Your assignment
Would you repeat the listing exactly, without any of its images?

Material to process
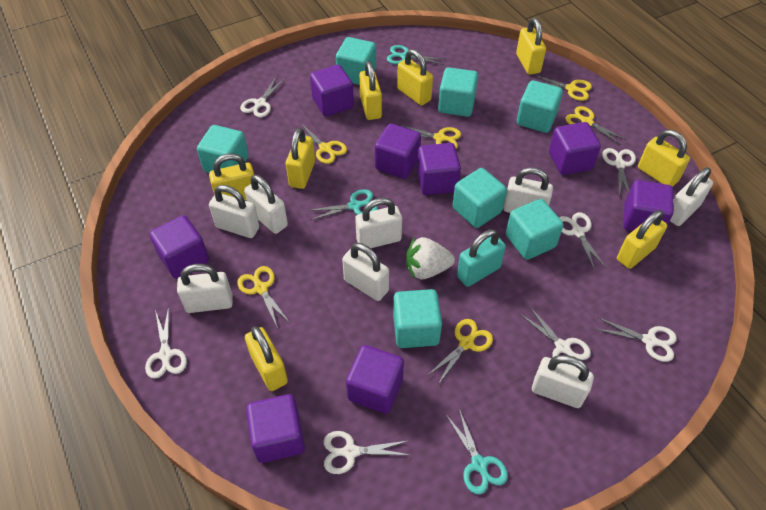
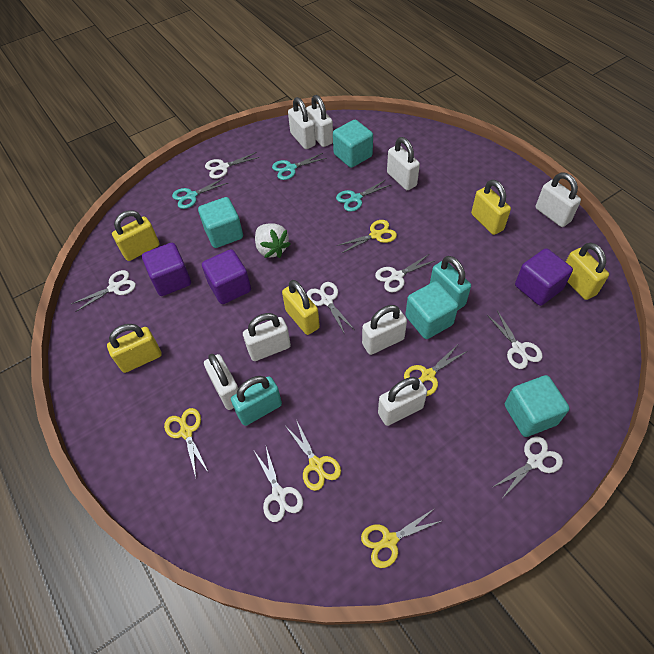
purple cube: 8 -> 3
turquoise cube: 7 -> 4
turquoise padlock: 1 -> 2
yellow padlock: 8 -> 5
yellow scissors: 6 -> 5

Response
purple cube: 8 -> 3
turquoise cube: 7 -> 4
turquoise padlock: 1 -> 2
yellow padlock: 8 -> 5
yellow scissors: 6 -> 5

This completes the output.